**The problem:**
Among the entries below, how many lines hold the word "plus"? Reply with the number only.

**Itemized modification records:**
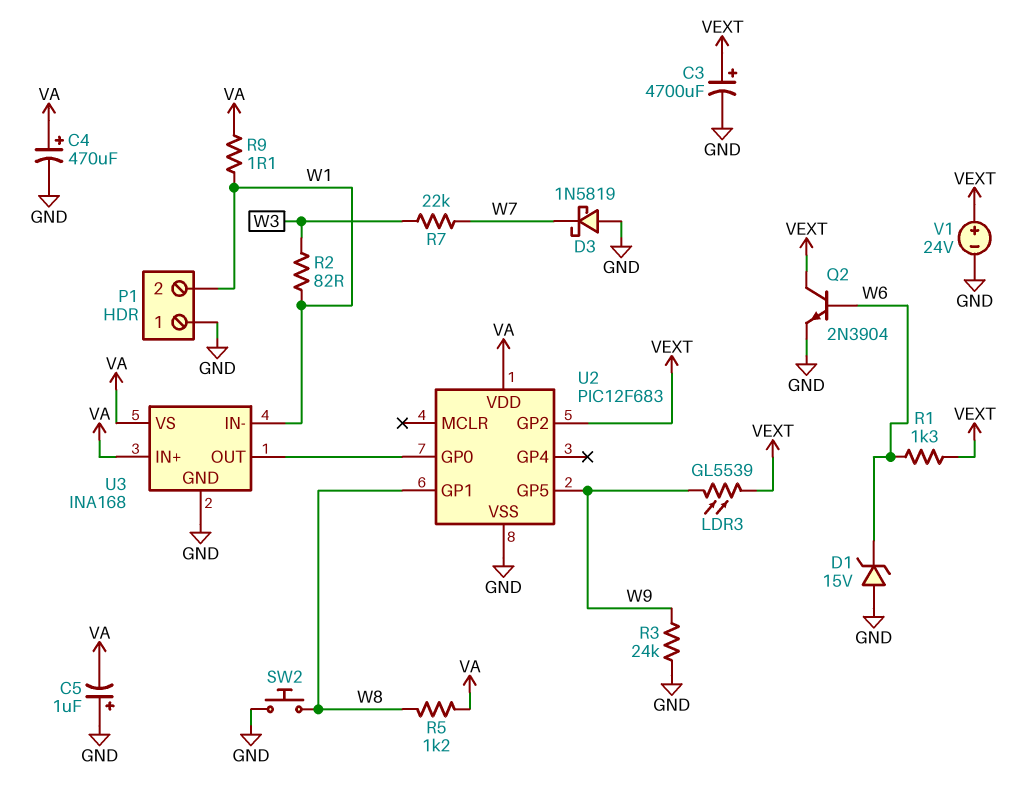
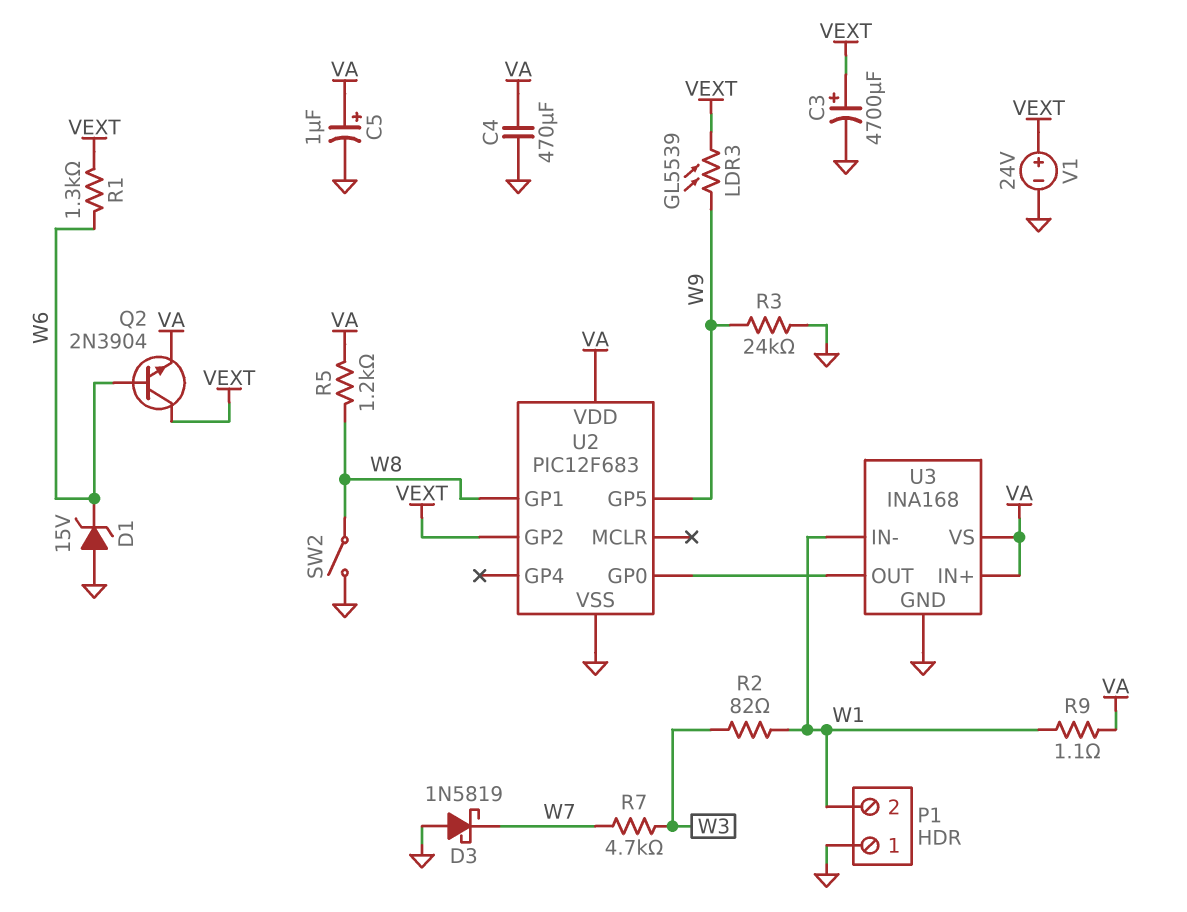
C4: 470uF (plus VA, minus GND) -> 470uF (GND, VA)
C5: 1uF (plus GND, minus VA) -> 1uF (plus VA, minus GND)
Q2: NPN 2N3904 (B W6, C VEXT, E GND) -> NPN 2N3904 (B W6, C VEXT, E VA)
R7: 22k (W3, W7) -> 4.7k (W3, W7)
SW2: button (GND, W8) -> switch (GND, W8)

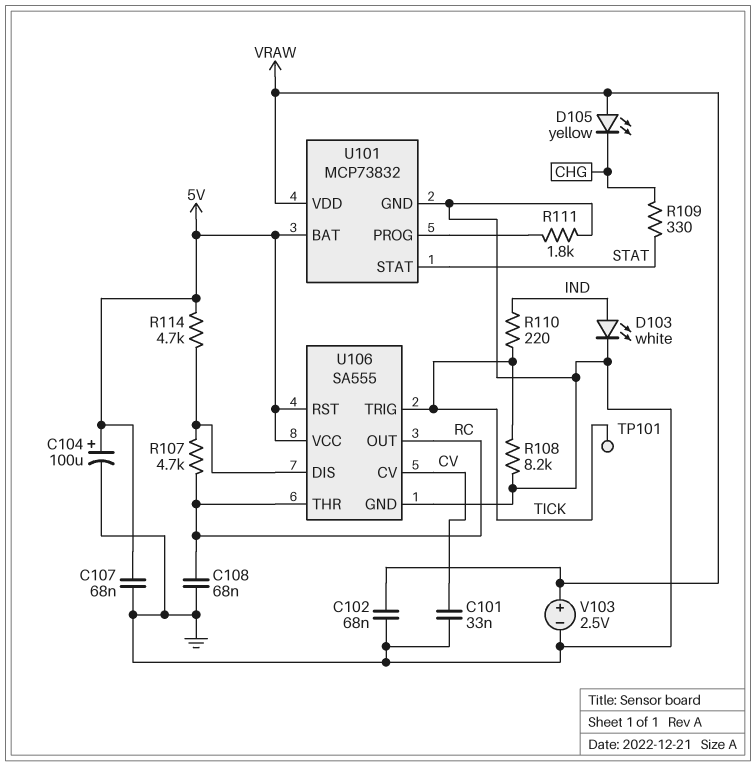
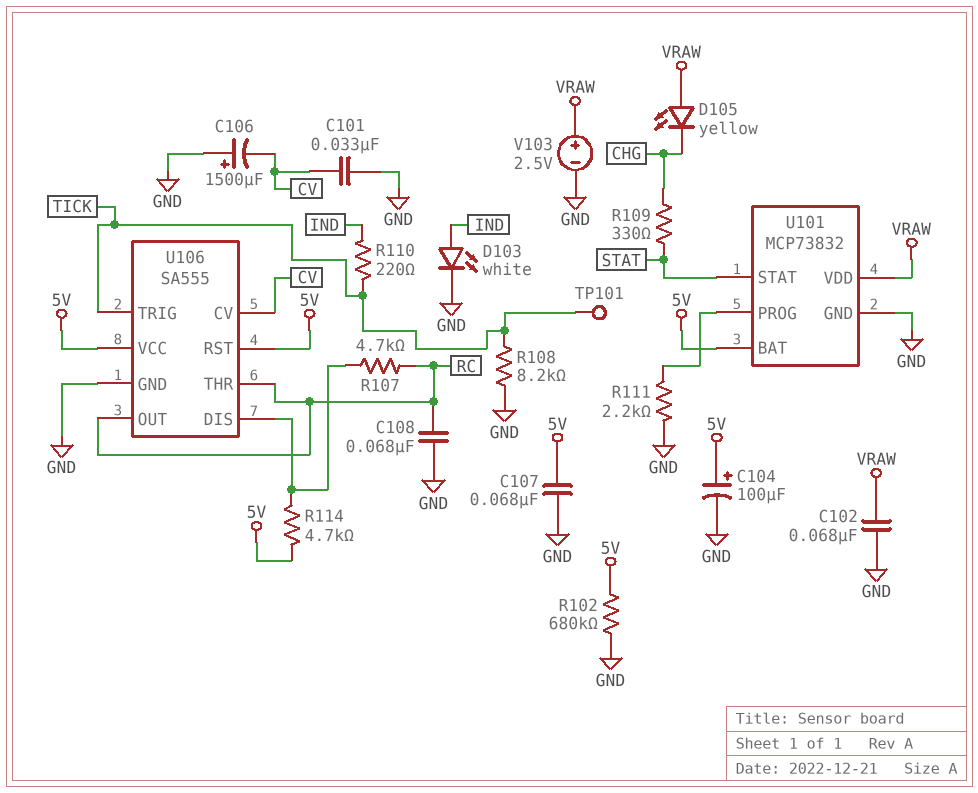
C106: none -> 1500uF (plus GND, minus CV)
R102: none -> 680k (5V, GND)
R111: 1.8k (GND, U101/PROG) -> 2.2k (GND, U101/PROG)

**Completed task:**
3